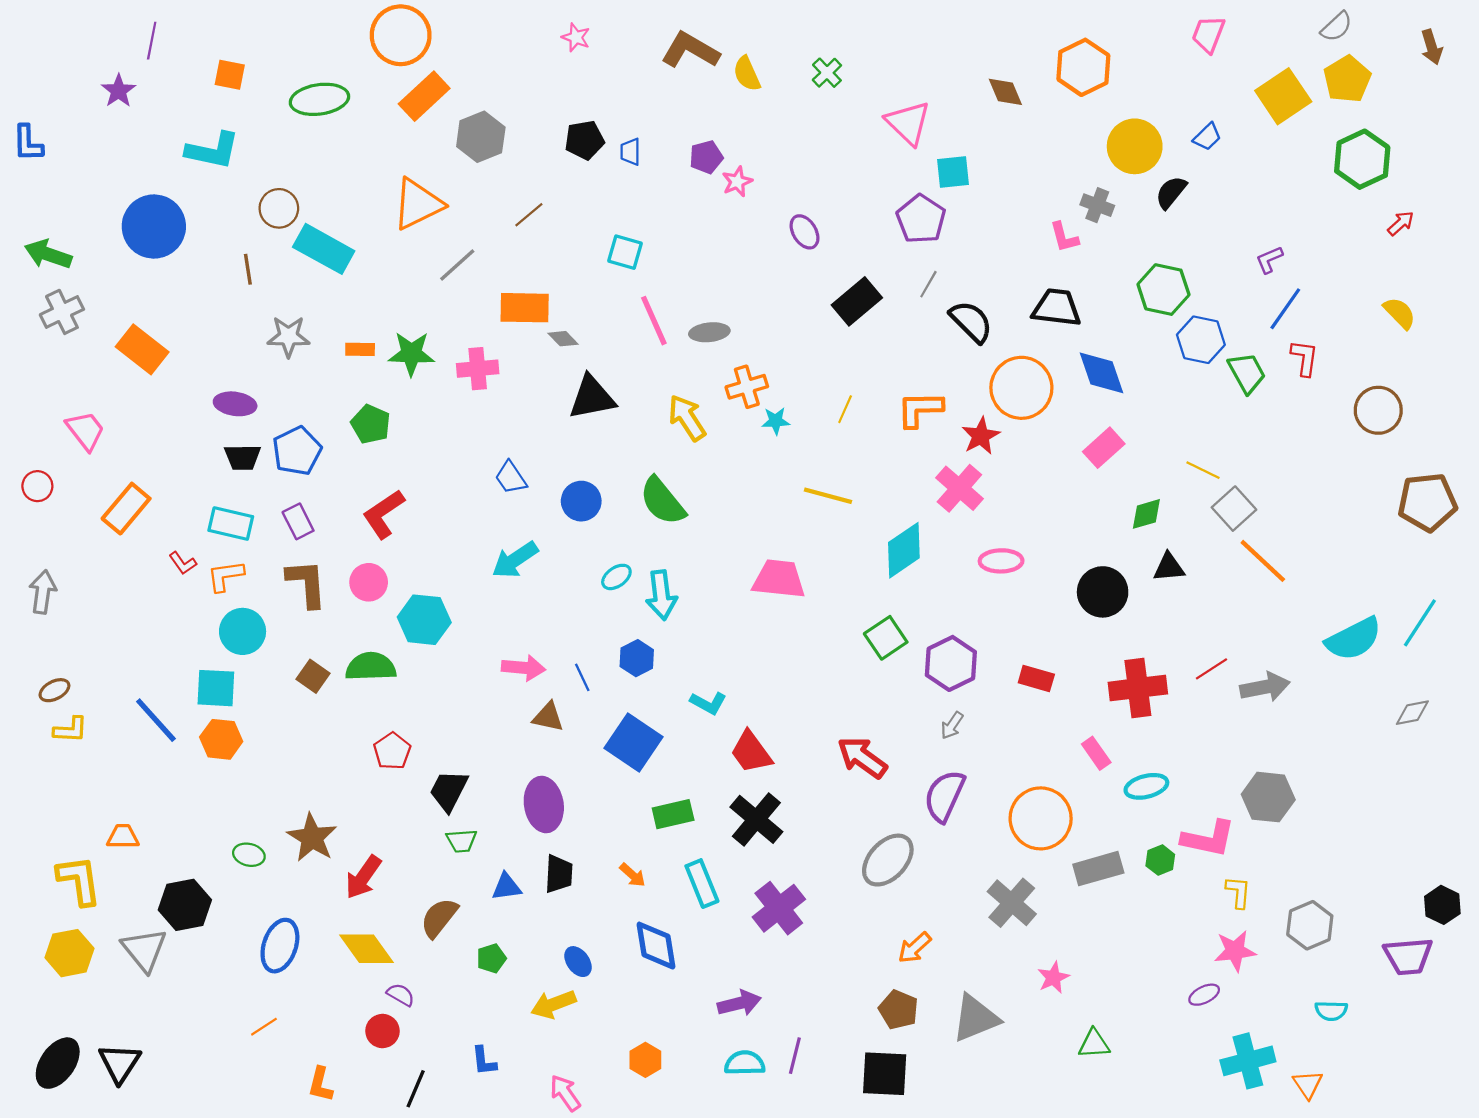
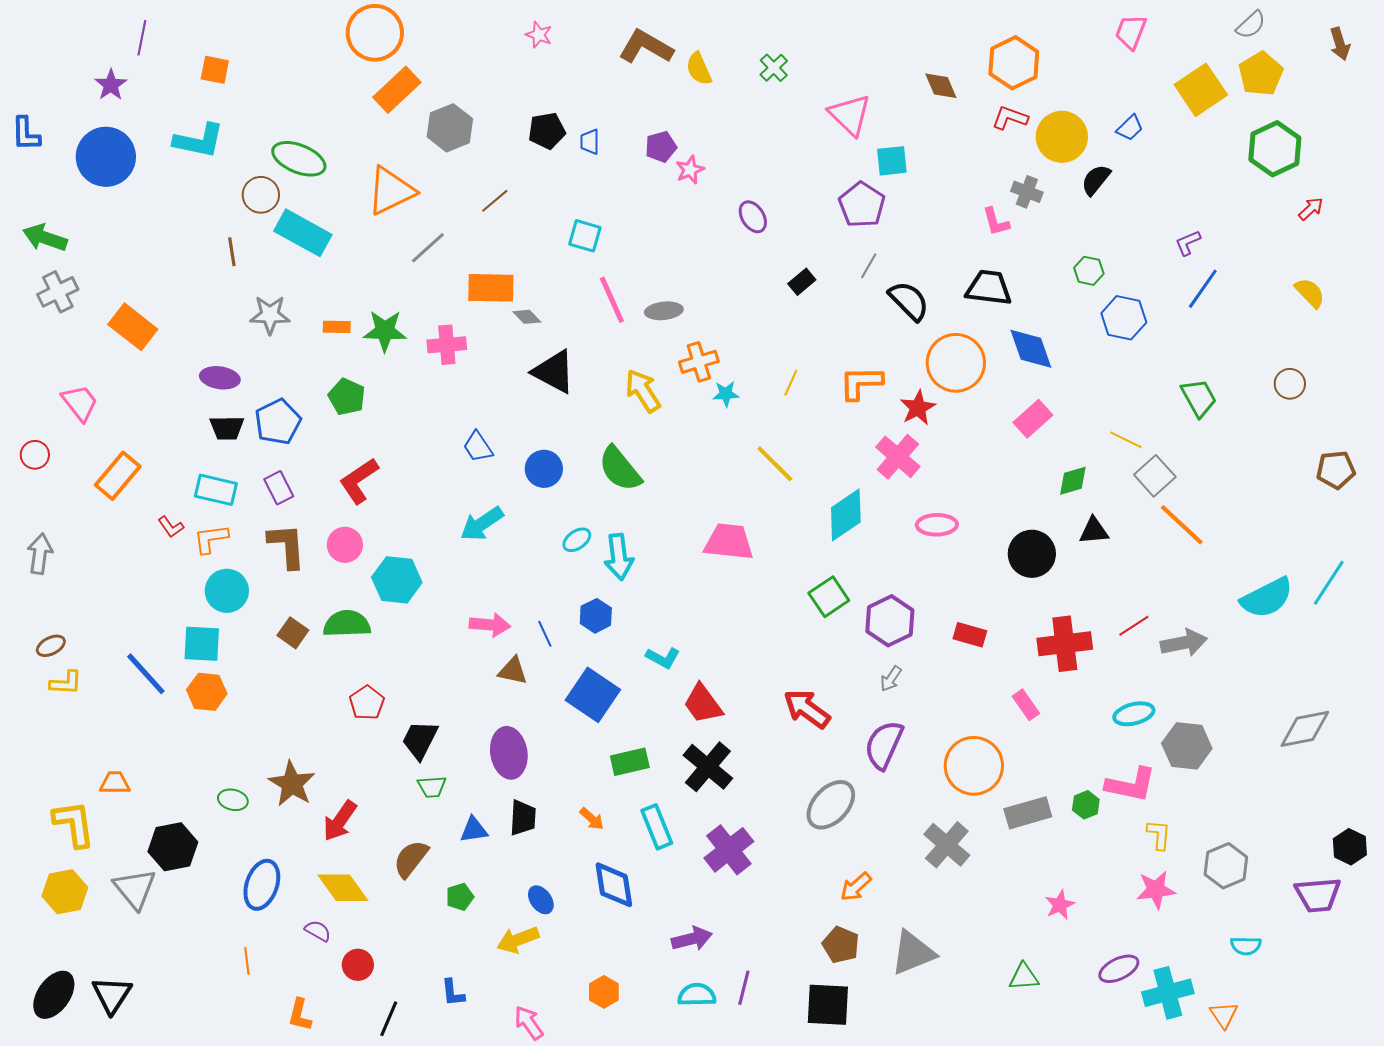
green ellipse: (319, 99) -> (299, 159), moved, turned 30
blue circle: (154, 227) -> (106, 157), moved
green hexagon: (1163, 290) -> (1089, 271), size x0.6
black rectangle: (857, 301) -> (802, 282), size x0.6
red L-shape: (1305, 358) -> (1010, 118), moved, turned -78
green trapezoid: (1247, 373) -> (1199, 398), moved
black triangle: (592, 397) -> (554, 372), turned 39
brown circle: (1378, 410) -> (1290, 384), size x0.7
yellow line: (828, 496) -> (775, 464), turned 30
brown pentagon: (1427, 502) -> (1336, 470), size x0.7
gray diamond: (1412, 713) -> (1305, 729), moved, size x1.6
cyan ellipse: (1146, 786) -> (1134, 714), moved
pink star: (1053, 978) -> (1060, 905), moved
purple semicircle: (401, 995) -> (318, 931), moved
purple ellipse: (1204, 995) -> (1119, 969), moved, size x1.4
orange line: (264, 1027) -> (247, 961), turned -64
..............................
• [TASK TO CARRY OUT]
Output each line above exactly as it stands, omitting the pictures.

• [EXERCISE RESPONSE]
green ellipse: (319, 99) -> (299, 159), moved, turned 30
blue circle: (154, 227) -> (106, 157), moved
green hexagon: (1163, 290) -> (1089, 271), size x0.6
black rectangle: (857, 301) -> (802, 282), size x0.6
red L-shape: (1305, 358) -> (1010, 118), moved, turned -78
green trapezoid: (1247, 373) -> (1199, 398), moved
black triangle: (592, 397) -> (554, 372), turned 39
brown circle: (1378, 410) -> (1290, 384), size x0.7
yellow line: (828, 496) -> (775, 464), turned 30
brown pentagon: (1427, 502) -> (1336, 470), size x0.7
gray diamond: (1412, 713) -> (1305, 729), moved, size x1.6
cyan ellipse: (1146, 786) -> (1134, 714), moved
pink star: (1053, 978) -> (1060, 905), moved
purple semicircle: (401, 995) -> (318, 931), moved
purple ellipse: (1204, 995) -> (1119, 969), moved, size x1.4
orange line: (264, 1027) -> (247, 961), turned -64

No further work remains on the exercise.